### WHAT YOU WILL DO
Starting with the line that has "blue brick A6:B7", retype each line down to the end of the entries below, without leaving any out or adding any.

### EXERCISE DATA

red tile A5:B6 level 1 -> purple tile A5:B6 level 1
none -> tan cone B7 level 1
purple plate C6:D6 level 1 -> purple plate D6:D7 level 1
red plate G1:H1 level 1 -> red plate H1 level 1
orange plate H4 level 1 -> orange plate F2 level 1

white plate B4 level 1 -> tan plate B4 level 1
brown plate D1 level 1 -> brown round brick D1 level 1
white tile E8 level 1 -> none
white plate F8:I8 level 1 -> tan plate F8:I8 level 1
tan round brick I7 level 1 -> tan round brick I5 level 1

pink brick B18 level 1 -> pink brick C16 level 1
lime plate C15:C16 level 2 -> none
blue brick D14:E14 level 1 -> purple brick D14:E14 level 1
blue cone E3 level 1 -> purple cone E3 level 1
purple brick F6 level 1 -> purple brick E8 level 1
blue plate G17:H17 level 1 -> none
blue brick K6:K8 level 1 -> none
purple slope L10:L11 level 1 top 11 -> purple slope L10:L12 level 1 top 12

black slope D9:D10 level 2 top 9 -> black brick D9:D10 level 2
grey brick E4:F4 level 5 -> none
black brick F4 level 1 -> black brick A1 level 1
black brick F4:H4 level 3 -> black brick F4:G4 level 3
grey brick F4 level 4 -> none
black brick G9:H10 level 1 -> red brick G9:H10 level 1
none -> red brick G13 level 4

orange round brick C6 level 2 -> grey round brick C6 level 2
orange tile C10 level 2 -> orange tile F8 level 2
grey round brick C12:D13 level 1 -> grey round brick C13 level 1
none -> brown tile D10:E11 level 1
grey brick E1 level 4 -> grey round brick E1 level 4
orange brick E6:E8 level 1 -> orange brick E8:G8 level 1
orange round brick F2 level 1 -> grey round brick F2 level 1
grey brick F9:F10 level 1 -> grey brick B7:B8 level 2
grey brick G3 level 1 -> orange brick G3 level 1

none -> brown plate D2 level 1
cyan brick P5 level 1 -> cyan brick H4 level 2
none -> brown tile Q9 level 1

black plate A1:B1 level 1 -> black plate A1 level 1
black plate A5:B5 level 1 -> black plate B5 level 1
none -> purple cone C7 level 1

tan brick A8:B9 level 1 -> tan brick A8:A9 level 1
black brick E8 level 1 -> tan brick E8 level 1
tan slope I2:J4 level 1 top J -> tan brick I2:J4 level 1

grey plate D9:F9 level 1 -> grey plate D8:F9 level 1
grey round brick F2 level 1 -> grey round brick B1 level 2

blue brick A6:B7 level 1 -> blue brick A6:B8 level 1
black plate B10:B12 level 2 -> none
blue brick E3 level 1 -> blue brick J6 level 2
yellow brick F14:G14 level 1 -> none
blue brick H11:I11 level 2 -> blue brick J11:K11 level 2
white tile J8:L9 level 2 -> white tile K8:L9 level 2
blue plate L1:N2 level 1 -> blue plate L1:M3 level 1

### RESULT
blue brick A6:B7 level 1 -> blue brick A6:B8 level 1
black plate B10:B12 level 2 -> none
blue brick E3 level 1 -> blue brick J6 level 2
yellow brick F14:G14 level 1 -> none
blue brick H11:I11 level 2 -> blue brick J11:K11 level 2
white tile J8:L9 level 2 -> white tile K8:L9 level 2
blue plate L1:N2 level 1 -> blue plate L1:M3 level 1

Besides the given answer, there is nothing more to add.